SOURCE MATERIAL below:
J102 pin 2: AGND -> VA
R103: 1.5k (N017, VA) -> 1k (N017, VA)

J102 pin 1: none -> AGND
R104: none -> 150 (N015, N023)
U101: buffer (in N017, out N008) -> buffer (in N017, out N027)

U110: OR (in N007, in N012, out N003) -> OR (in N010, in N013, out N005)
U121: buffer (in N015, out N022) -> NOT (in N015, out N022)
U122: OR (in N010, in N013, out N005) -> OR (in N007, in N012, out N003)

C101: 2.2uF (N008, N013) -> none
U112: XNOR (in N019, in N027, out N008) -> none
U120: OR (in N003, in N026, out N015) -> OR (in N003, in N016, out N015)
End of SOURCE MATERIAL.
--- TASK ITEM ---
Write out every record verbatim.

--- RESULT FOR THIS EXERCISE ---
J102 pin 2: AGND -> VA
R103: 1.5k (N017, VA) -> 1k (N017, VA)

J102 pin 1: none -> AGND
R104: none -> 150 (N015, N023)
U101: buffer (in N017, out N008) -> buffer (in N017, out N027)

U110: OR (in N007, in N012, out N003) -> OR (in N010, in N013, out N005)
U121: buffer (in N015, out N022) -> NOT (in N015, out N022)
U122: OR (in N010, in N013, out N005) -> OR (in N007, in N012, out N003)

C101: 2.2uF (N008, N013) -> none
U112: XNOR (in N019, in N027, out N008) -> none
U120: OR (in N003, in N026, out N015) -> OR (in N003, in N016, out N015)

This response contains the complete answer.